Listed entries:
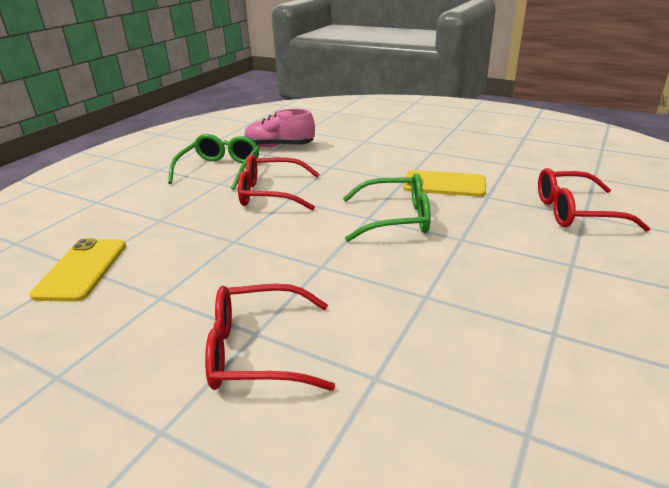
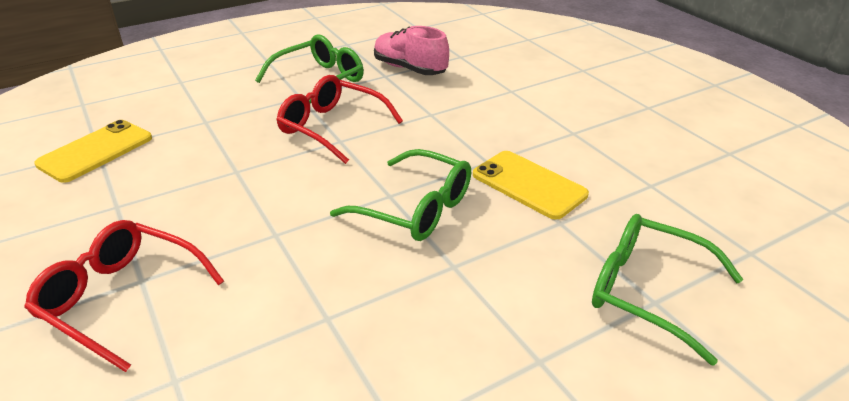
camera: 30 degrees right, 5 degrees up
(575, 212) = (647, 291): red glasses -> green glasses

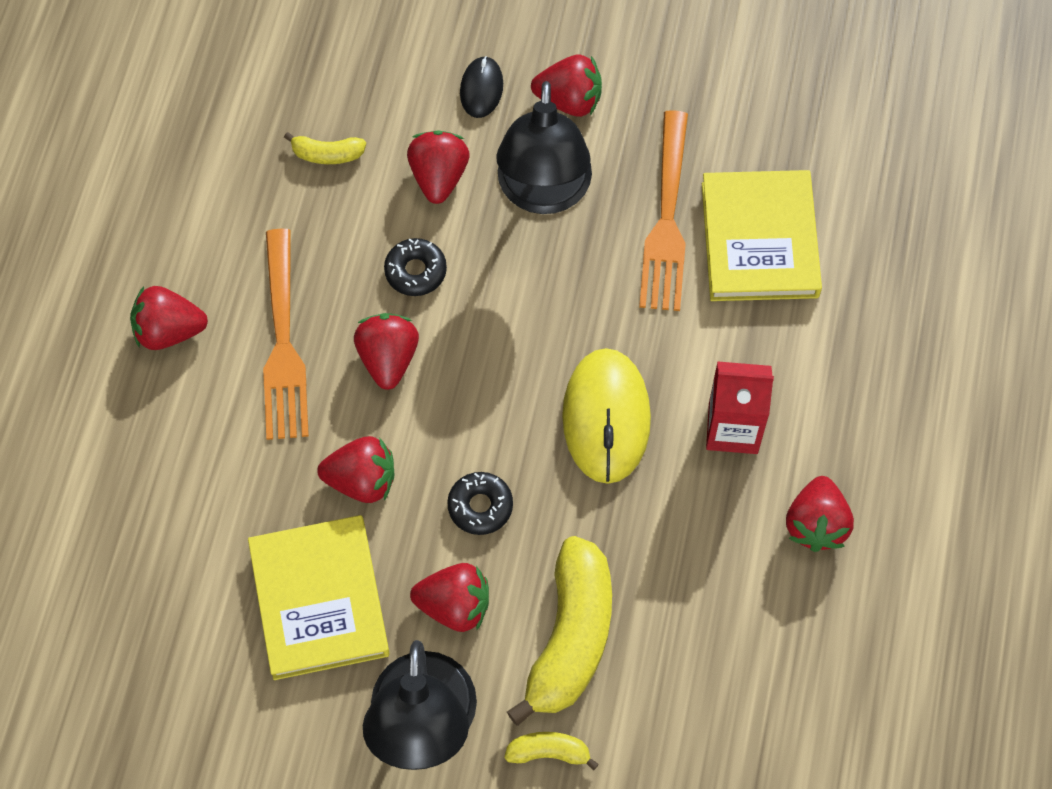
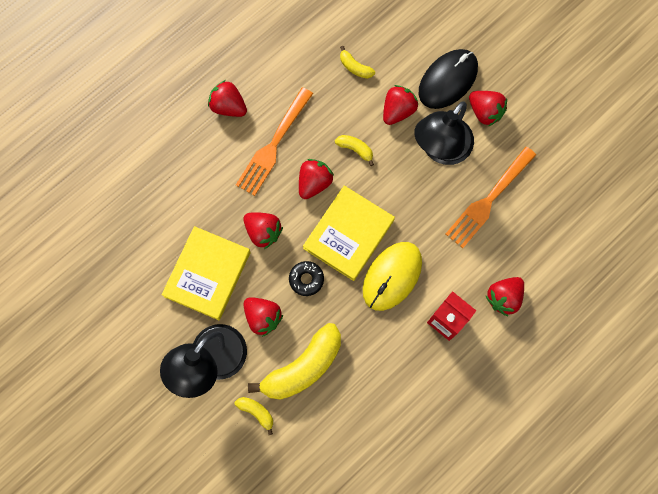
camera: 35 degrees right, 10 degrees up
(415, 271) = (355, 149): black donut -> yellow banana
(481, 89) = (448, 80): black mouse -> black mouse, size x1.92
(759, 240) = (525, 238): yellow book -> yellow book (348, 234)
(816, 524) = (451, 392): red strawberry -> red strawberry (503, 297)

---

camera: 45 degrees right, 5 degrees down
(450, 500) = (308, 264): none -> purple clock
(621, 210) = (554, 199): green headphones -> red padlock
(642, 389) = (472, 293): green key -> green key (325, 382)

The task: Take the material above from the line containing "camera: 30 degrees right, 5 degrees up" up to and including the line containing "(816, 524) = (451, 392): red" and retype it exactly, without any pictures.

Your solution:
camera: 30 degrees right, 5 degrees up
(575, 212) = (647, 291): red glasses -> green glasses

camera: 35 degrees right, 10 degrees up
(415, 271) = (355, 149): black donut -> yellow banana
(481, 89) = (448, 80): black mouse -> black mouse, size x1.92
(759, 240) = (525, 238): yellow book -> yellow book (348, 234)
(816, 524) = (451, 392): red strawberry -> red strawberry (503, 297)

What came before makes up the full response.